▶ DATA SHOWN
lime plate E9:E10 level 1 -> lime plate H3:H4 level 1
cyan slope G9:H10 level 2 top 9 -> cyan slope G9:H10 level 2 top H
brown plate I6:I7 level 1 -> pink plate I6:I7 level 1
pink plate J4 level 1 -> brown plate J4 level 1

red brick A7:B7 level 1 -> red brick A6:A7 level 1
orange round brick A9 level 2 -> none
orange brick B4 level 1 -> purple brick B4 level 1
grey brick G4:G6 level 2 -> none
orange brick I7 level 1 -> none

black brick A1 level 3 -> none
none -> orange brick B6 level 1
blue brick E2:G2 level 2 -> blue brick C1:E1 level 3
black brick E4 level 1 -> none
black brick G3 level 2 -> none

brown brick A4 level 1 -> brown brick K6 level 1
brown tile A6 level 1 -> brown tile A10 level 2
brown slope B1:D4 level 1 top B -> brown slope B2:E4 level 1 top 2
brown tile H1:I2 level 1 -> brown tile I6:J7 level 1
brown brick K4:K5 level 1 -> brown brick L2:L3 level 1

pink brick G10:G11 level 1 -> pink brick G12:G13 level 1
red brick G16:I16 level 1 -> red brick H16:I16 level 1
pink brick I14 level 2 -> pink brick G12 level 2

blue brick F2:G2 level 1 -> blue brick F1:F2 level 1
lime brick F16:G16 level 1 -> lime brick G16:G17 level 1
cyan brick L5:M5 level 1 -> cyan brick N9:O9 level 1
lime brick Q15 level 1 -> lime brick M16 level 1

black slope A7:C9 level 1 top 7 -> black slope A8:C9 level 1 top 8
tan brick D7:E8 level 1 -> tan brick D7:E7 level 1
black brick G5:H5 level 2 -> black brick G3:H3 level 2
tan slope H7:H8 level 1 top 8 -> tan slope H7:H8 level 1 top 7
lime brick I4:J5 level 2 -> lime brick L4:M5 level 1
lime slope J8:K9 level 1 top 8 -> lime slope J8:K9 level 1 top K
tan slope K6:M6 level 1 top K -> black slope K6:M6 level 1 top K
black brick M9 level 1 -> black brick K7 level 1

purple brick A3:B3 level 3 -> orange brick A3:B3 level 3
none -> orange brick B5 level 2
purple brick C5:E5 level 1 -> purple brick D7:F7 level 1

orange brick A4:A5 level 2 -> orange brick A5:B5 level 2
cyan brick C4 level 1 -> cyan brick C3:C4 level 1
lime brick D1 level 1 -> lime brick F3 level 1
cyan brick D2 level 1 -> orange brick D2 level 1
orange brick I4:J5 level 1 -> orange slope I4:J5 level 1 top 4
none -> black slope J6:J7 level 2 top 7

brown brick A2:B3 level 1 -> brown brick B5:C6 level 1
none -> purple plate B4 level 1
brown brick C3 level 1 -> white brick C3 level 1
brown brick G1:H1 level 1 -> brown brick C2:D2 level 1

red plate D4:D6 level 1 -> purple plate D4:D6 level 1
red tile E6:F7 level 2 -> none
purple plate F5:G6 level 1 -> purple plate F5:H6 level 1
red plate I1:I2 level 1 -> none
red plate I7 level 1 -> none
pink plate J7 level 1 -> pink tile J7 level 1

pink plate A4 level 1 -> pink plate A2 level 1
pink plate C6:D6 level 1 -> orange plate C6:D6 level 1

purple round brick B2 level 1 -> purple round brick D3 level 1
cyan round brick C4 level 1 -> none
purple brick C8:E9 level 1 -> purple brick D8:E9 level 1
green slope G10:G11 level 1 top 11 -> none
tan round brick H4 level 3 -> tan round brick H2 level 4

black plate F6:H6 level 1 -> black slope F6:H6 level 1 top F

▶ TASK REQUIREMENTS
After locating the line with "black brick E4 level 1 -> none" above, return that line and every later line through the one with "pink brick G10:G11", word for word and with nothing else.

▶ ANSWER TO THIS TASK
black brick E4 level 1 -> none
black brick G3 level 2 -> none

brown brick A4 level 1 -> brown brick K6 level 1
brown tile A6 level 1 -> brown tile A10 level 2
brown slope B1:D4 level 1 top B -> brown slope B2:E4 level 1 top 2
brown tile H1:I2 level 1 -> brown tile I6:J7 level 1
brown brick K4:K5 level 1 -> brown brick L2:L3 level 1

pink brick G10:G11 level 1 -> pink brick G12:G13 level 1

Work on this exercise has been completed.